::: EXCERPTED DATA :::

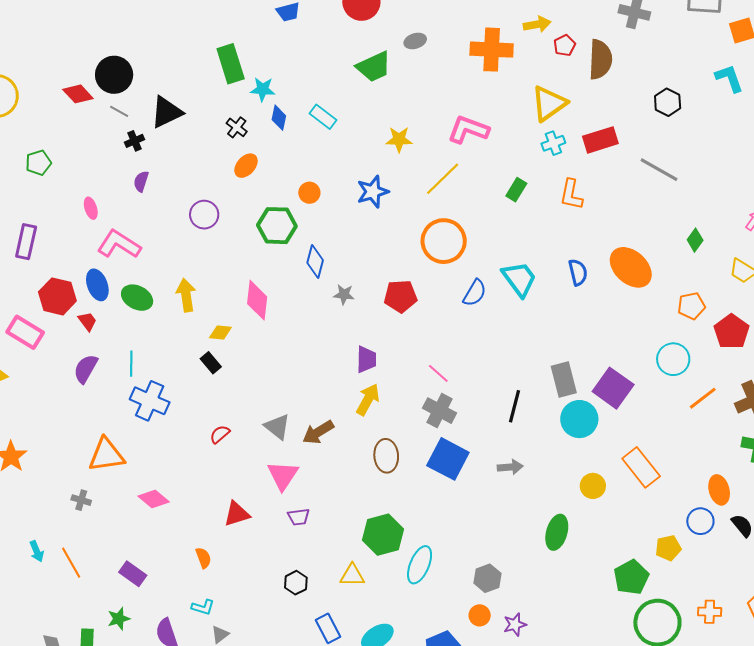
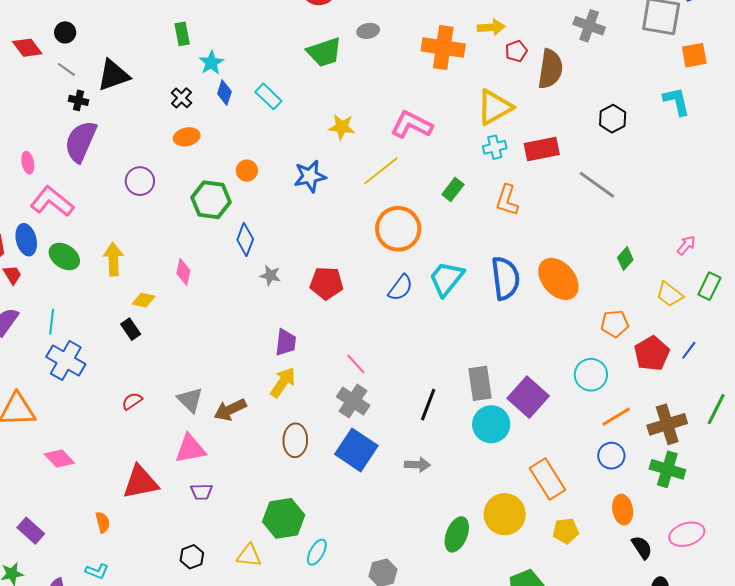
green rectangle: (231, 64) -> (182, 34), size x0.6
black circle: (114, 75) -> (65, 32), size x0.6
cyan star: (263, 89) -> (211, 63), turned 30
black cross: (135, 141) -> (78, 100), turned 30
orange ellipse: (246, 166) -> (187, 137), turned 30
purple semicircle: (141, 181) -> (81, 141), size x2.0
orange circle: (444, 241) -> (398, 229), moved
blue semicircle: (578, 272) -> (505, 278), size x1.6
cyan trapezoid: (519, 279) -> (446, 278), turned -111
pink diamond: (257, 300) -> (183, 272), size x0.7
pink triangle: (283, 475) -> (190, 449), turned 40
yellow circle: (593, 486) -> (505, 514), moved, size x1.6
red triangle: (237, 514) -> (140, 482), size x1.4
blue circle: (700, 521) -> (611, 456), moved
yellow pentagon: (668, 548) -> (566, 531), moved
cyan ellipse: (420, 565) -> (317, 552), size x0.7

:::

> **WORK TASK**
Exact wording is required throughout: write out all the records, but no pictures.

> **COMPLETED EXERCISE**
green rectangle: (231, 64) -> (182, 34), size x0.6
black circle: (114, 75) -> (65, 32), size x0.6
cyan star: (263, 89) -> (211, 63), turned 30
black cross: (135, 141) -> (78, 100), turned 30
orange ellipse: (246, 166) -> (187, 137), turned 30
purple semicircle: (141, 181) -> (81, 141), size x2.0
orange circle: (444, 241) -> (398, 229), moved
blue semicircle: (578, 272) -> (505, 278), size x1.6
cyan trapezoid: (519, 279) -> (446, 278), turned -111
pink diamond: (257, 300) -> (183, 272), size x0.7
pink triangle: (283, 475) -> (190, 449), turned 40
yellow circle: (593, 486) -> (505, 514), moved, size x1.6
red triangle: (237, 514) -> (140, 482), size x1.4
blue circle: (700, 521) -> (611, 456), moved
yellow pentagon: (668, 548) -> (566, 531), moved
cyan ellipse: (420, 565) -> (317, 552), size x0.7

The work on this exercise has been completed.